* PROBLEM STATEMENT: Write the records out exactly, so that no picture remains in the copy.
◆ ◆ ◆ ◆ ◆ ◆ ◆
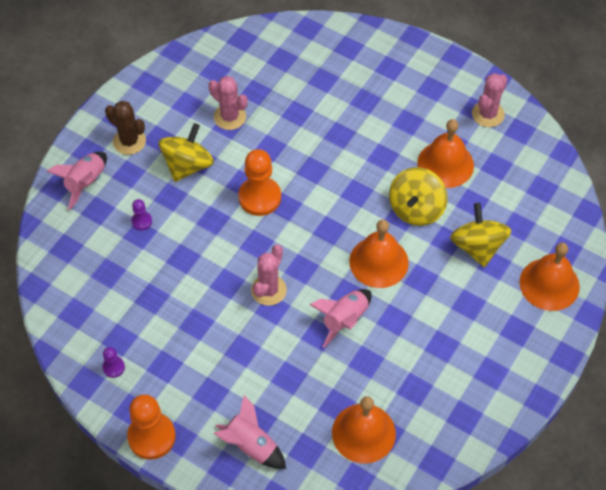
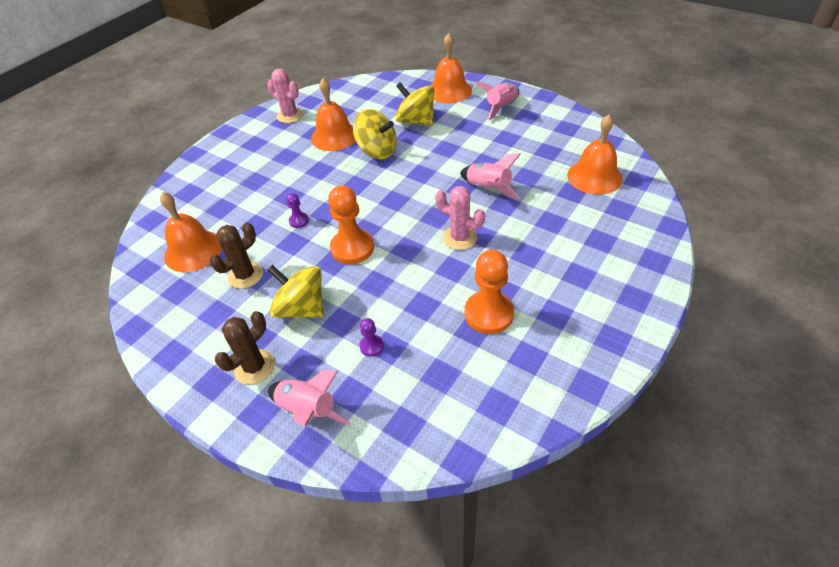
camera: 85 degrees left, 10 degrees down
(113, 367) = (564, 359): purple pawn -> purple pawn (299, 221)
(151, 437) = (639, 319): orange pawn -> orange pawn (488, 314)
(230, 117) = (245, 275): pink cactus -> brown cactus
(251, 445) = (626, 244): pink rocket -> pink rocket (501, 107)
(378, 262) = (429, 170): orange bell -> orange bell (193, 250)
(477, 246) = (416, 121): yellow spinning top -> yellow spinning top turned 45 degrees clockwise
◆ ◆ ◆ ◆ ◆ ◆ ◆
* SOLUTION:
camera: 85 degrees left, 10 degrees down
(113, 367) = (564, 359): purple pawn -> purple pawn (299, 221)
(151, 437) = (639, 319): orange pawn -> orange pawn (488, 314)
(230, 117) = (245, 275): pink cactus -> brown cactus
(251, 445) = (626, 244): pink rocket -> pink rocket (501, 107)
(378, 262) = (429, 170): orange bell -> orange bell (193, 250)
(477, 246) = (416, 121): yellow spinning top -> yellow spinning top turned 45 degrees clockwise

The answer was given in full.